(Difference listings)
== Segment start ==

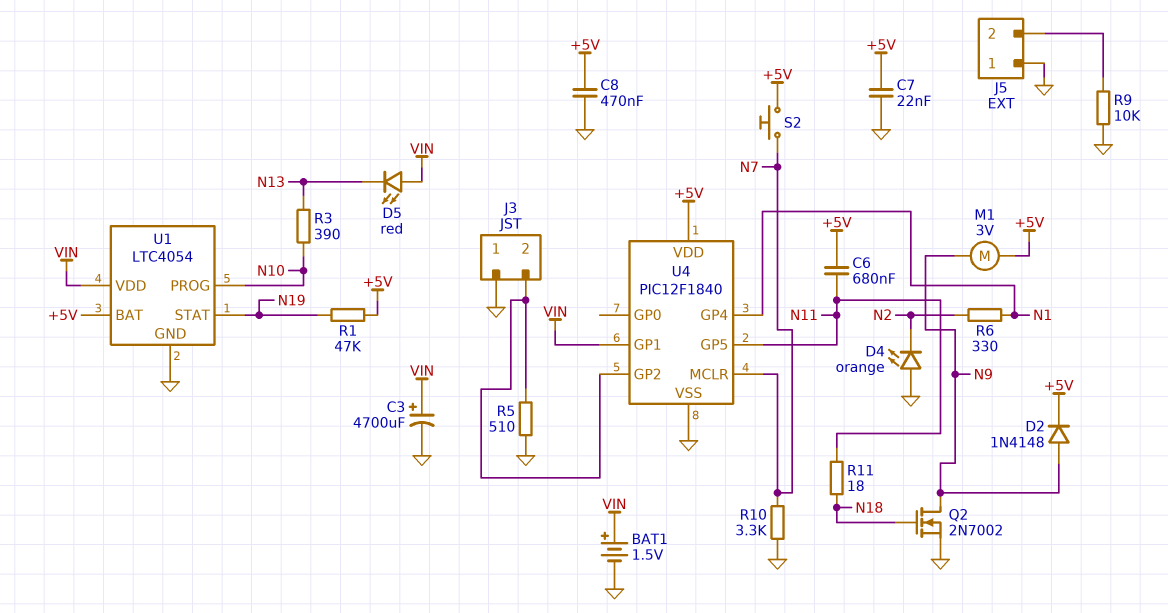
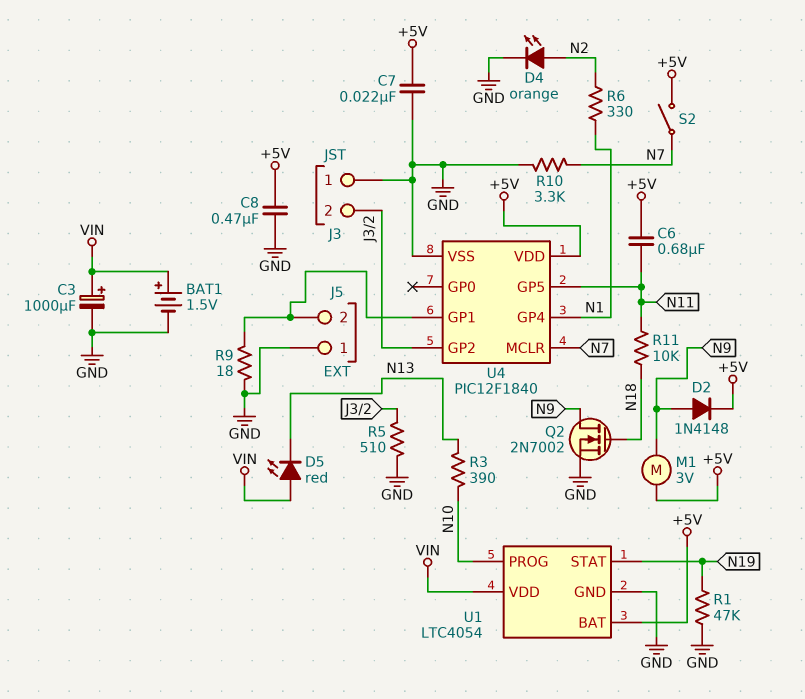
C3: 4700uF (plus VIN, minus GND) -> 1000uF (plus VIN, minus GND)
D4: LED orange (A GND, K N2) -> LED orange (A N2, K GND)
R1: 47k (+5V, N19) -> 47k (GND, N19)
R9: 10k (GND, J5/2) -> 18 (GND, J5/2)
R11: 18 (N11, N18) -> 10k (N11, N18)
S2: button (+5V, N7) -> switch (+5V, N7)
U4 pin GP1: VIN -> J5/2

== Segment end ==

Problem requirements |
Make an exact copy of the records above, one that has none of the pictures.

Response box |
C3: 4700uF (plus VIN, minus GND) -> 1000uF (plus VIN, minus GND)
D4: LED orange (A GND, K N2) -> LED orange (A N2, K GND)
R1: 47k (+5V, N19) -> 47k (GND, N19)
R9: 10k (GND, J5/2) -> 18 (GND, J5/2)
R11: 18 (N11, N18) -> 10k (N11, N18)
S2: button (+5V, N7) -> switch (+5V, N7)
U4 pin GP1: VIN -> J5/2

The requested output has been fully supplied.